▶ Work to complete: Below are the records; give the number of their lines that contain the word "down" and nothing more.
---------- Data
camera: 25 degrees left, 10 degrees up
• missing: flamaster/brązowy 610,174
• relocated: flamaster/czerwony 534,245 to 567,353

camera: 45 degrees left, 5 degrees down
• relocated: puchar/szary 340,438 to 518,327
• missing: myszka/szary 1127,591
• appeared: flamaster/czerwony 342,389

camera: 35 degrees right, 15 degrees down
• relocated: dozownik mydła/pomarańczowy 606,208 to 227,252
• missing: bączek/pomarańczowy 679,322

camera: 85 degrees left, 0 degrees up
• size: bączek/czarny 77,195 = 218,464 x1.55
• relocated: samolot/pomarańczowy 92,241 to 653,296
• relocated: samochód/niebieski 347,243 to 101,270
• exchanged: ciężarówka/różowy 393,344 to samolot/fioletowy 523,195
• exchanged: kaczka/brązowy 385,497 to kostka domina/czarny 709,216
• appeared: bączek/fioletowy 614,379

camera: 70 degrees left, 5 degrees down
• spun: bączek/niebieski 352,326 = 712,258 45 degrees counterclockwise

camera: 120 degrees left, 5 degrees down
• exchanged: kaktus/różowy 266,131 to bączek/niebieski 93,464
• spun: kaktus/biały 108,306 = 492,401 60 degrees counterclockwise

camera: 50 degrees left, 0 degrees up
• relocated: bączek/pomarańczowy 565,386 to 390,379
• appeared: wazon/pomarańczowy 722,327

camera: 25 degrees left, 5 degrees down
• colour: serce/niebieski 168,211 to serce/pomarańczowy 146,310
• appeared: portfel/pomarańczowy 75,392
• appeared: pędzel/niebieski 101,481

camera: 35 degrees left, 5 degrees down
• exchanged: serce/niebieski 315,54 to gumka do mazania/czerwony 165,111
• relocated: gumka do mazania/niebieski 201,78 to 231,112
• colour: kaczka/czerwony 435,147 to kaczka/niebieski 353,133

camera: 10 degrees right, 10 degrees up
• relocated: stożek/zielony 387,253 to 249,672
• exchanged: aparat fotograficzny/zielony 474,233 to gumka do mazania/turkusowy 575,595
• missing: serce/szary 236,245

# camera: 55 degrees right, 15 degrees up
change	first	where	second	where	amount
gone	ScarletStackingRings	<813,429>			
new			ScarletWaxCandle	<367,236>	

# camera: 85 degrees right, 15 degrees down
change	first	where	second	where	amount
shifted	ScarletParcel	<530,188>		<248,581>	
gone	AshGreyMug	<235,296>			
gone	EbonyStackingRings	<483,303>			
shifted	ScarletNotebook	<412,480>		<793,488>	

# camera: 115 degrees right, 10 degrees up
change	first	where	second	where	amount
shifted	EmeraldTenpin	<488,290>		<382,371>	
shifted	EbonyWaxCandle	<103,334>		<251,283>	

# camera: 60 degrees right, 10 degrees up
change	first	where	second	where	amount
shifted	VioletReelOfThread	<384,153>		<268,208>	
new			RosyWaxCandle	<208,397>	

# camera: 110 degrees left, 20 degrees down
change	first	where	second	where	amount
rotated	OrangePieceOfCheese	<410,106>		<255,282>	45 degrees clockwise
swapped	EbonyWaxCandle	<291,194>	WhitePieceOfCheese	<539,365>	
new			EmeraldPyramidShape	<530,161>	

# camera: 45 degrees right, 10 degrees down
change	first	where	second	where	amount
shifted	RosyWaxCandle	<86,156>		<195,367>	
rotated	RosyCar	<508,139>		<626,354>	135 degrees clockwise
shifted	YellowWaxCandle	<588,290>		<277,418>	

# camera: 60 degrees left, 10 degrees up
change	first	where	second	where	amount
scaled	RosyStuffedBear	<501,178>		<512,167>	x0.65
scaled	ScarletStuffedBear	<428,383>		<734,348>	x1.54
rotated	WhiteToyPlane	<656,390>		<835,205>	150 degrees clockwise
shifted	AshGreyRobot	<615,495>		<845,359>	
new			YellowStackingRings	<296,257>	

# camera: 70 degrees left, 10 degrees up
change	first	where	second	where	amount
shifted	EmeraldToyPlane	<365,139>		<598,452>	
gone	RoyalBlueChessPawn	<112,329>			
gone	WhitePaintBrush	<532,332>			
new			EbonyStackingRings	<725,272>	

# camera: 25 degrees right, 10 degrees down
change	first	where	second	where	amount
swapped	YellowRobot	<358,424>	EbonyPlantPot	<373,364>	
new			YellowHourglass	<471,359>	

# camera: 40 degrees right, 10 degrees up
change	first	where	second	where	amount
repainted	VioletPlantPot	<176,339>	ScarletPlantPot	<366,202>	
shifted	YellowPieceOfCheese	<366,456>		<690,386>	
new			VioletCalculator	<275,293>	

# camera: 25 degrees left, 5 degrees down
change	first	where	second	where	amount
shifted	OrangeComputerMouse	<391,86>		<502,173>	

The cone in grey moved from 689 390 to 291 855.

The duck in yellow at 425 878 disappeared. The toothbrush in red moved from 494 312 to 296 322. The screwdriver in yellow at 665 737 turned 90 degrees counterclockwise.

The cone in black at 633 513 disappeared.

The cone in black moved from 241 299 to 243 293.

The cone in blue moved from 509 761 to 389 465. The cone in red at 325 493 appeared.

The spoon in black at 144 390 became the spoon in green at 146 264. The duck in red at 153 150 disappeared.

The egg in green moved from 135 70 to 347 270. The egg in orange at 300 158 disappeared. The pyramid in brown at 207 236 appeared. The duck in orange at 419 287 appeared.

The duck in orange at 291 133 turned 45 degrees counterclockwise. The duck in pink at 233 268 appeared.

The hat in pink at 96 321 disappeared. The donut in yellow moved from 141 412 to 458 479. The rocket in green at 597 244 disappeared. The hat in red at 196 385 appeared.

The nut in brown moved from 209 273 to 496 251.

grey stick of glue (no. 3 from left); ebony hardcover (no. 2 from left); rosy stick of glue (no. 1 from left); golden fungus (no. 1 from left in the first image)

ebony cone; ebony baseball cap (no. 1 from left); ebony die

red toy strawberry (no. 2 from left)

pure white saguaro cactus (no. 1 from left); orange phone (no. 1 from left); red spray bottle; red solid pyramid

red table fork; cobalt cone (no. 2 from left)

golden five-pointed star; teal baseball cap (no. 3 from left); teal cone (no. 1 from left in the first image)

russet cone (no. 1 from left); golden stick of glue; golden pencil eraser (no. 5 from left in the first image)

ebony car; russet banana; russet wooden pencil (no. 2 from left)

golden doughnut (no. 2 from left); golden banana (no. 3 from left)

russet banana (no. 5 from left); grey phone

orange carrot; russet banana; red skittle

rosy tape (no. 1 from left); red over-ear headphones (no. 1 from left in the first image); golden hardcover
--------------------
▶ Response below: 11